— SOURCE MATERIAL —
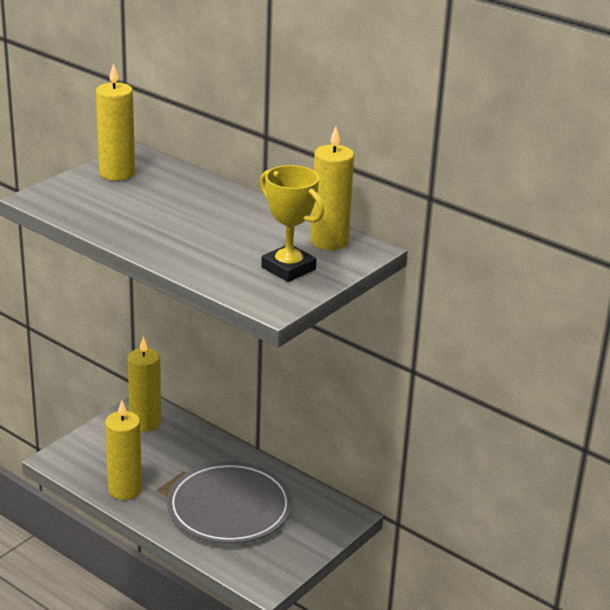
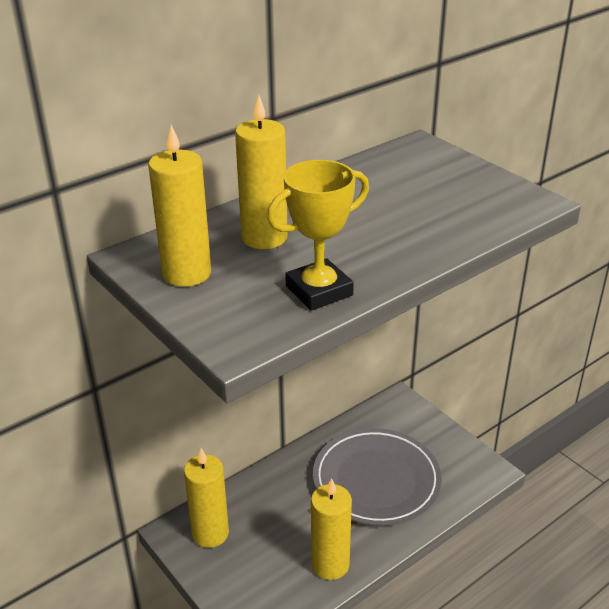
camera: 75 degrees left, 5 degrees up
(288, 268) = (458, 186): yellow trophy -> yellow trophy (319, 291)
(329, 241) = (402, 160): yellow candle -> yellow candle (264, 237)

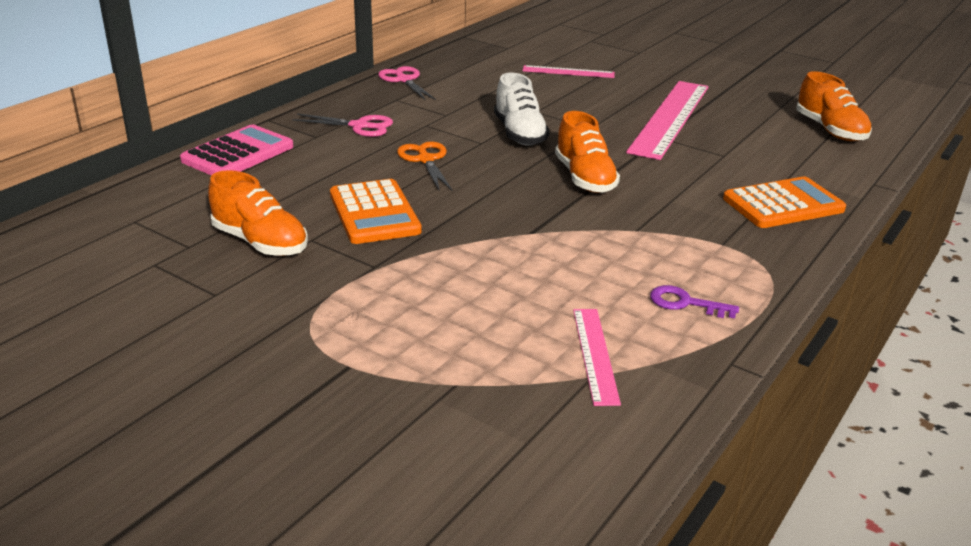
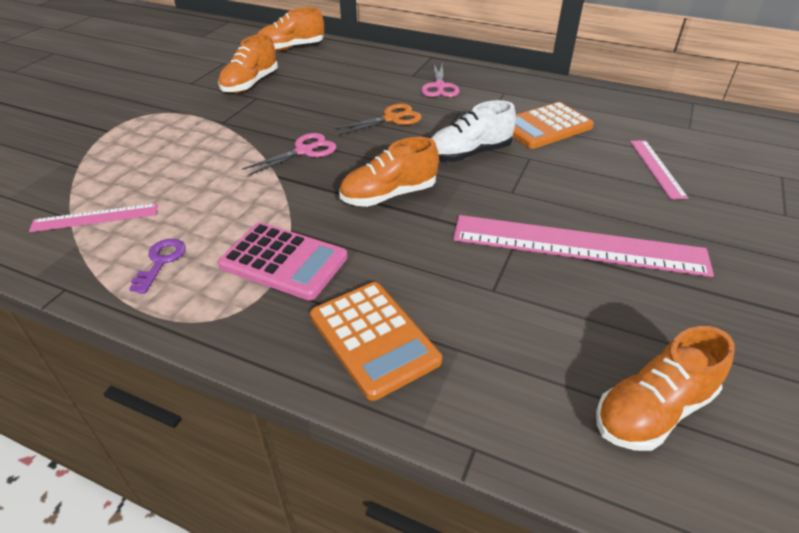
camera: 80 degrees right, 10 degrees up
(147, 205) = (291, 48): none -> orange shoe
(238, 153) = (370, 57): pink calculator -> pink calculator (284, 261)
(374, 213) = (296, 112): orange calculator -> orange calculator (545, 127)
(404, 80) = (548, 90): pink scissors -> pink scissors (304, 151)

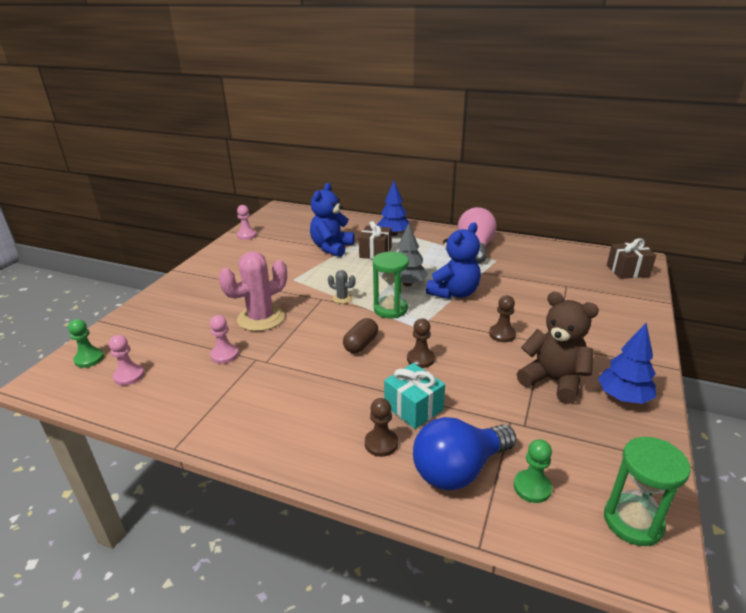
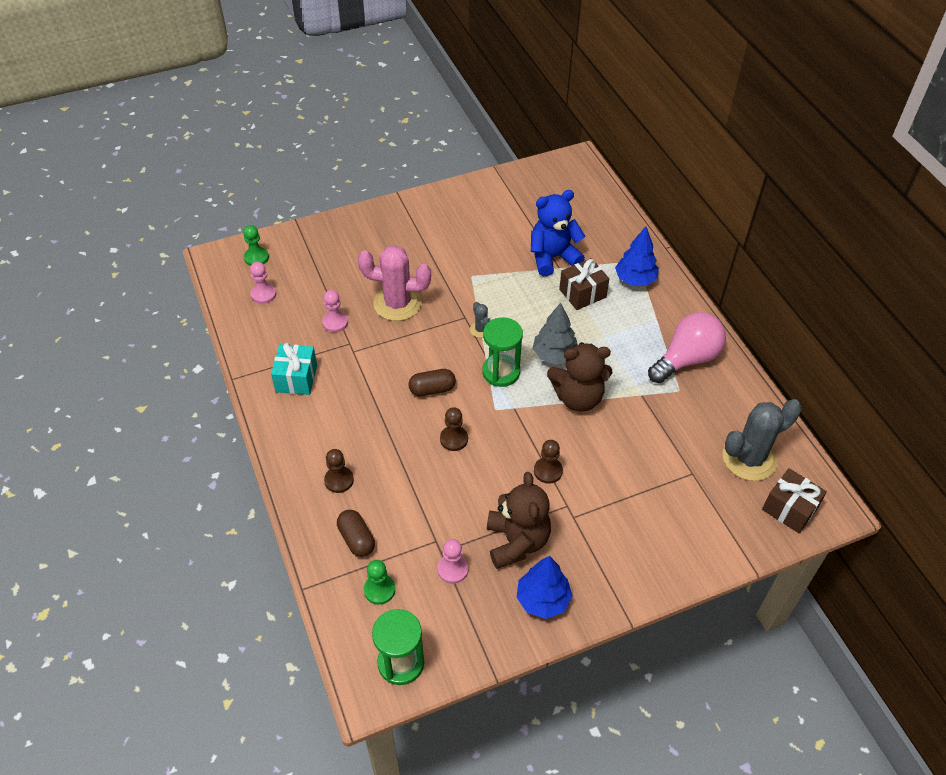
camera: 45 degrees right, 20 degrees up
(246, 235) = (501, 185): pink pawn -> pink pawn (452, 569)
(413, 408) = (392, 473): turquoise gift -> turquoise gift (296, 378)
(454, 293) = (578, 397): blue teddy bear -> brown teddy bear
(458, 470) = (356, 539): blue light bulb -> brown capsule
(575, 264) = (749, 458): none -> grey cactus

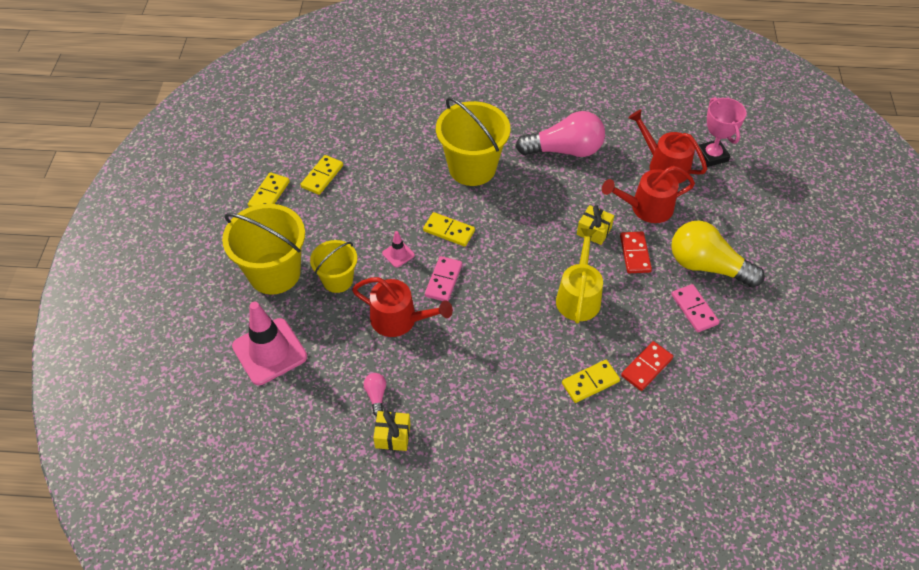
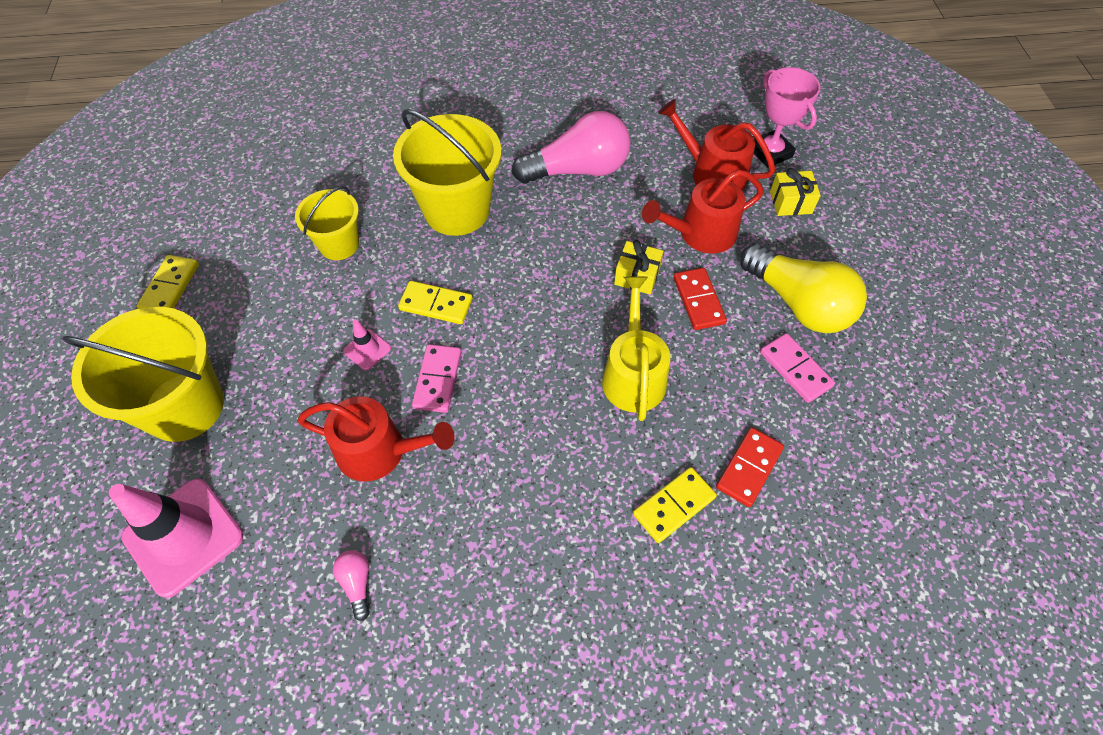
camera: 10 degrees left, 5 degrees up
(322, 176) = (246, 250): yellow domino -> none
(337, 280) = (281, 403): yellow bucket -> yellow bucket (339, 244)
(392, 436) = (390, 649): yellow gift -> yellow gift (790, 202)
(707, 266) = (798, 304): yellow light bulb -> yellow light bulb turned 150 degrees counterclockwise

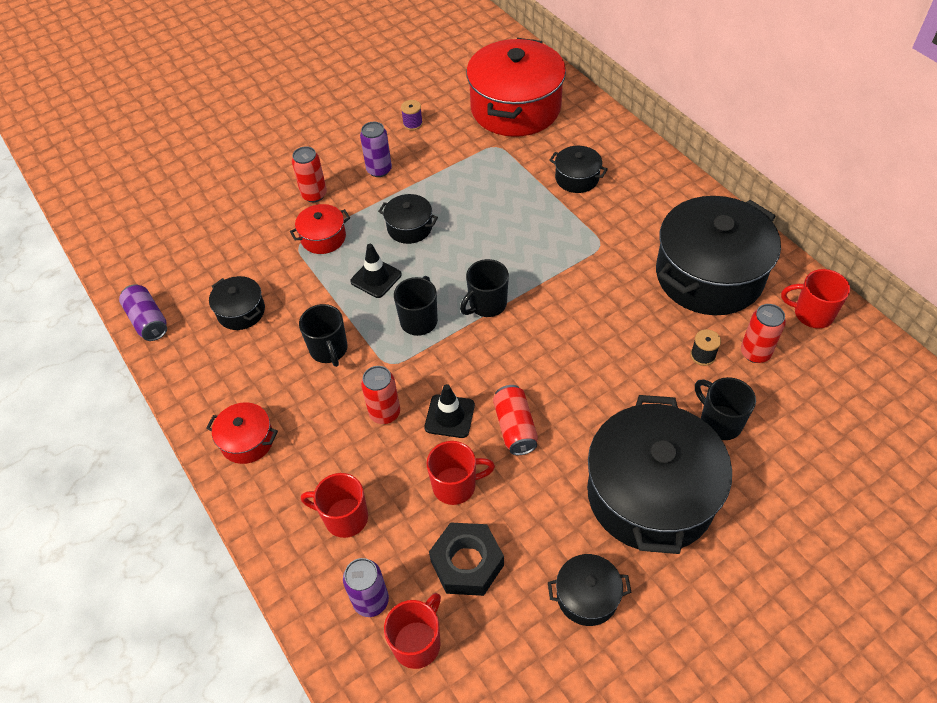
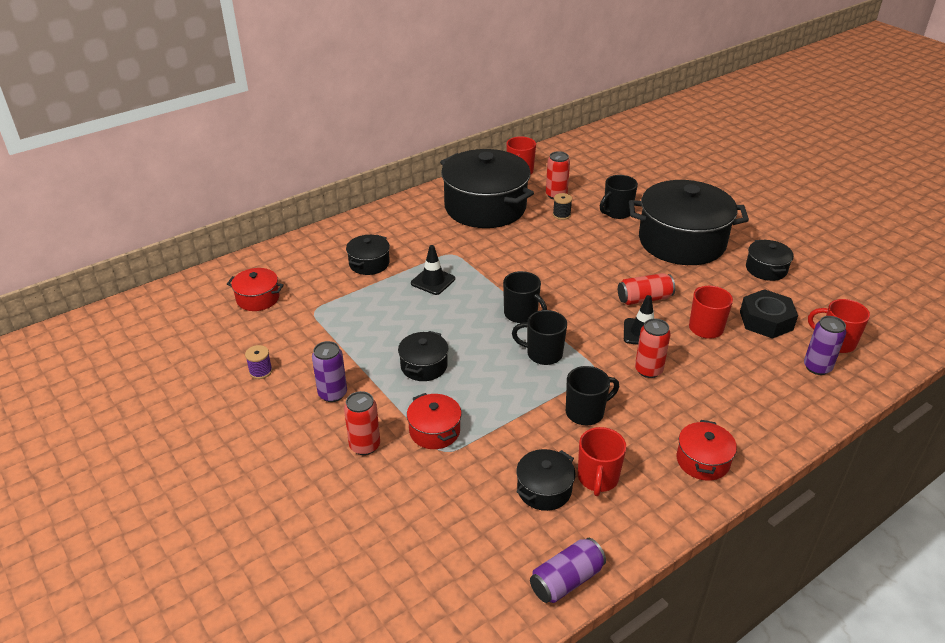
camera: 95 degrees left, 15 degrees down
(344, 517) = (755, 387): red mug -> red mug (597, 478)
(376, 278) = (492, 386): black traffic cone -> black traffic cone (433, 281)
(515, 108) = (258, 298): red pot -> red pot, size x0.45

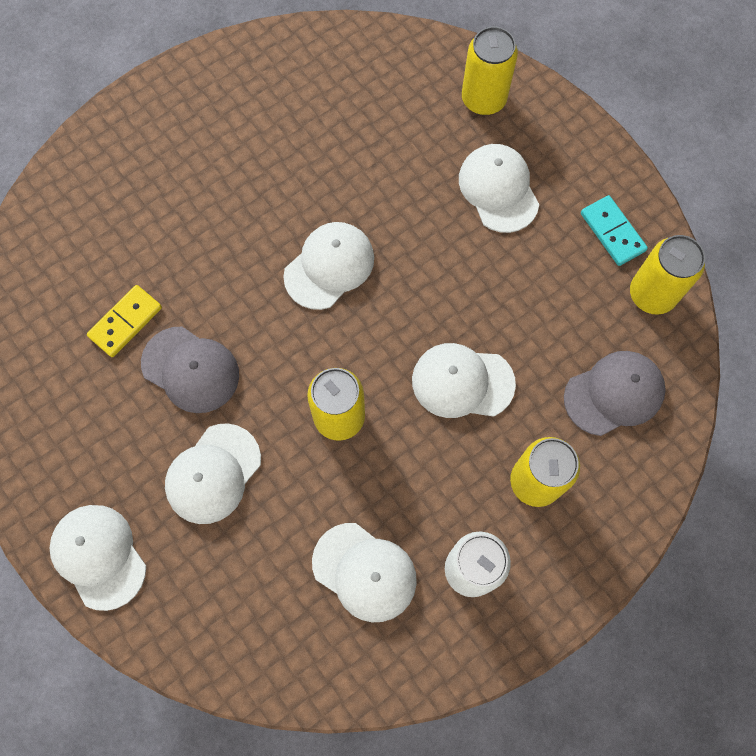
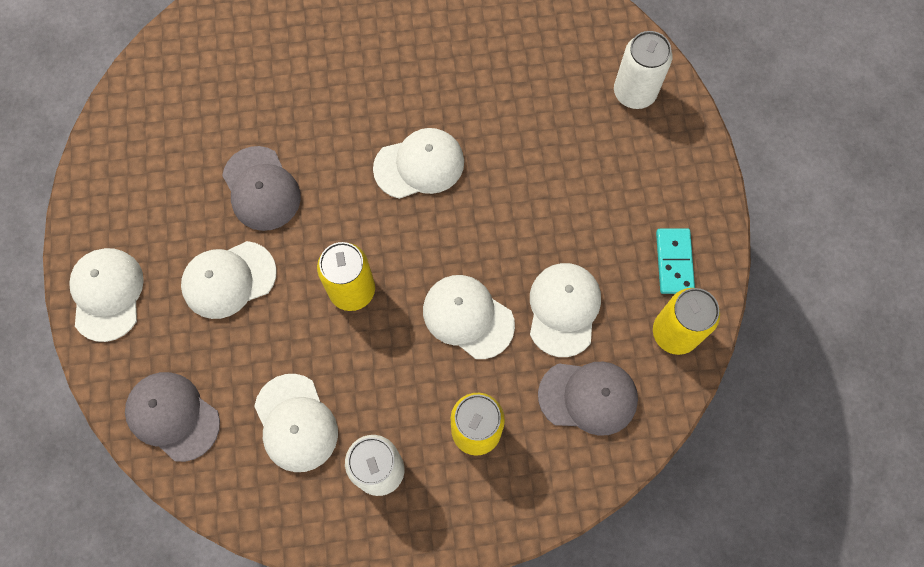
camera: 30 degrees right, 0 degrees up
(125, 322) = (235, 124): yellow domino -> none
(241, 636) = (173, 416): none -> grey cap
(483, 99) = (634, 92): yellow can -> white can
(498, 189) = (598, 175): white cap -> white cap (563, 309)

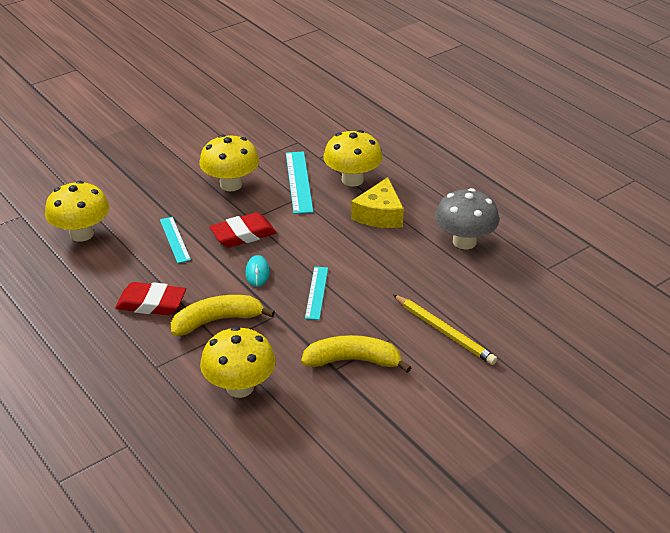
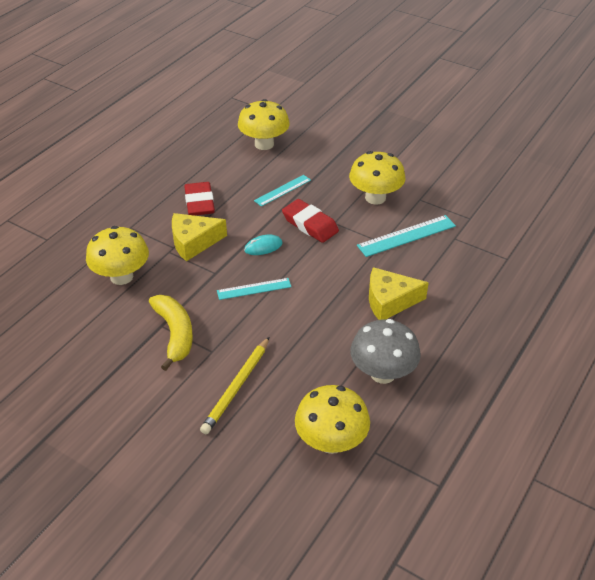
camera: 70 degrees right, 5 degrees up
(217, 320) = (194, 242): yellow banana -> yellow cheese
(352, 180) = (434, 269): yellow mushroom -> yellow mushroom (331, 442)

— WHAT NEEDS TO BE DONE —
Only one part of the listing is wanted: the lines from the one containing "(288, 268) = (458, 186): yellow" through the one containing "(246, 235) = (501, 185): pink", both included. Please transcribe it exactly, leaving out the pictures.

— SOLVED PROBLEM —
(288, 268) = (458, 186): yellow trophy -> yellow trophy (319, 291)
(329, 241) = (402, 160): yellow candle -> yellow candle (264, 237)

camera: 80 degrees right, 10 degrees up
(147, 205) = (291, 48): none -> orange shoe
(238, 153) = (370, 57): pink calculator -> pink calculator (284, 261)
(374, 213) = (296, 112): orange calculator -> orange calculator (545, 127)
(404, 80) = (548, 90): pink scissors -> pink scissors (304, 151)

camera: 45 degrees right, 20 degrees up
(246, 235) = (501, 185): pink pawn -> pink pawn (452, 569)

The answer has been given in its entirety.